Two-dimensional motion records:
··········

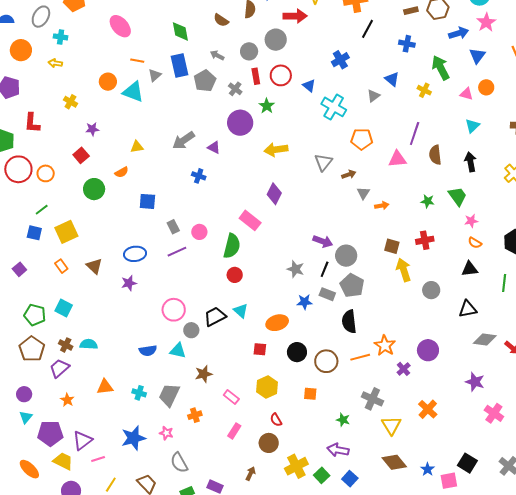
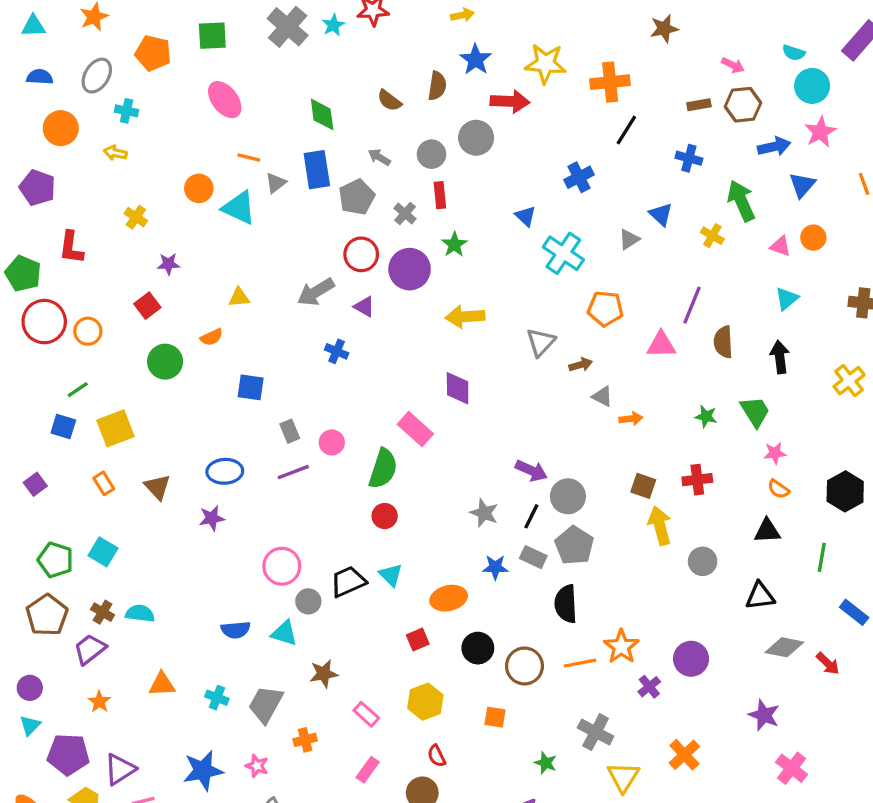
red circle: (281, 75) -> (361, 254), moved
gray triangle: (363, 193) -> (602, 396), turned -40
purple diamond: (274, 194) -> (458, 388), turned -30
red square: (260, 349) -> (418, 639), turned -32

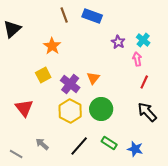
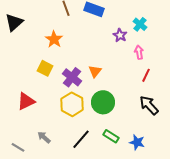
cyan cross: (143, 40) -> (140, 24), moved
yellow square: (43, 75) -> (45, 68), turned -35
red triangle: (24, 108) -> (26, 101), turned 42

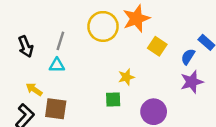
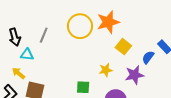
cyan triangle: (57, 65) -> (27, 55), moved
yellow star: (126, 77) -> (106, 70), moved
purple star: (192, 82) -> (134, 75), moved

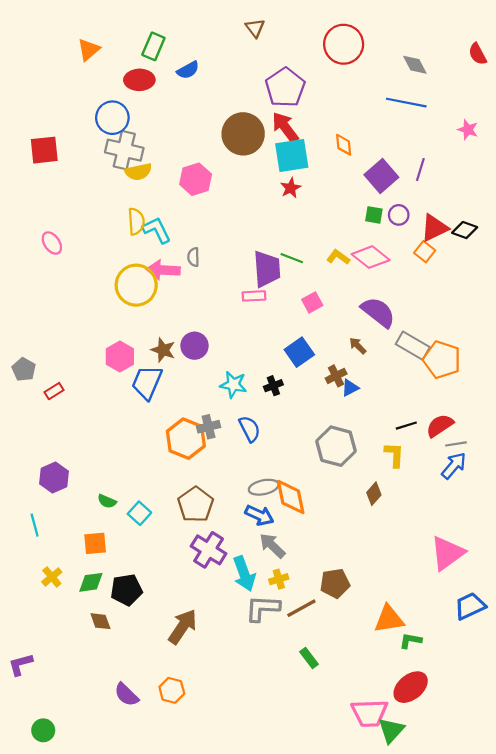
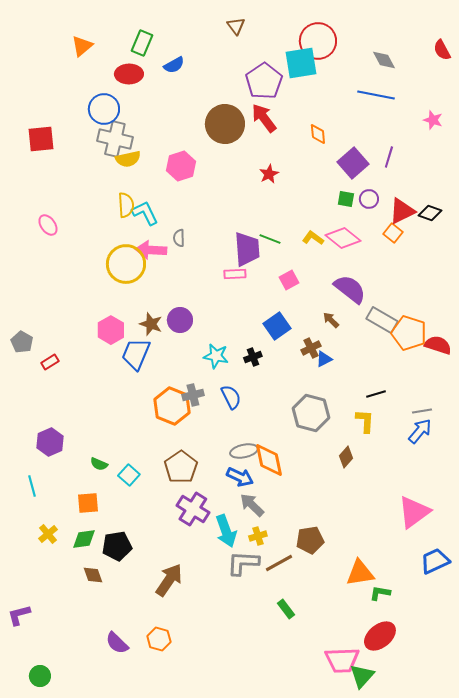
cyan square: (292, 155) -> (301, 63), moved
red semicircle: (440, 426) -> (438, 345), moved, turned 52

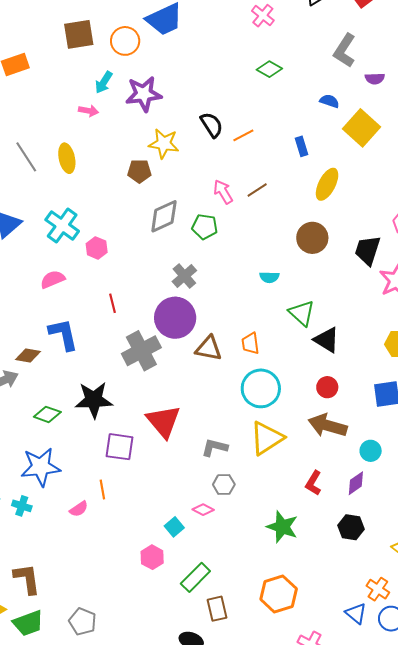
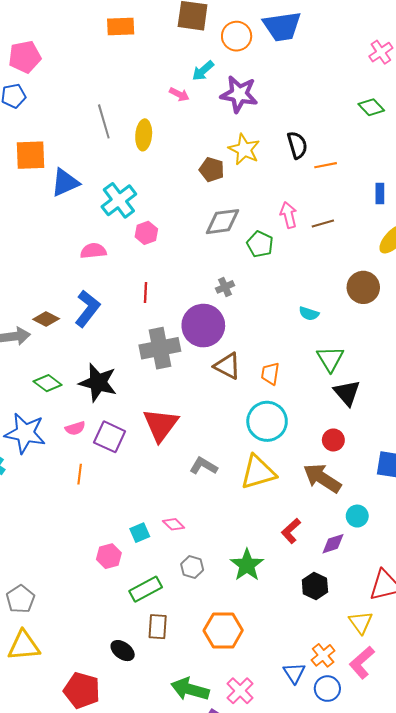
gray cross: (184, 276) -> (225, 287), size x0.7
blue L-shape: (63, 334) -> (87, 309), turned 33
gray hexagon: (224, 485) -> (192, 567), moved
pink semicircle: (79, 509) -> (75, 428), moved

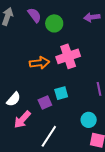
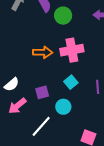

··········

Give the data again exactly as it stands, apart from the pictures.

red circle: (281, 75) -> (361, 254), moved
gray triangle: (363, 193) -> (602, 396), turned -40
purple diamond: (274, 194) -> (458, 388), turned -30
red square: (260, 349) -> (418, 639), turned -32

cyan cross: (143, 40) -> (140, 24), moved
yellow square: (43, 75) -> (45, 68), turned -35
red triangle: (24, 108) -> (26, 101), turned 42

cyan triangle: (57, 65) -> (27, 55), moved
yellow star: (126, 77) -> (106, 70), moved
purple star: (192, 82) -> (134, 75), moved

cyan square: (292, 155) -> (301, 63), moved
red semicircle: (440, 426) -> (438, 345), moved, turned 52

gray cross: (184, 276) -> (225, 287), size x0.7
blue L-shape: (63, 334) -> (87, 309), turned 33
gray hexagon: (224, 485) -> (192, 567), moved
pink semicircle: (79, 509) -> (75, 428), moved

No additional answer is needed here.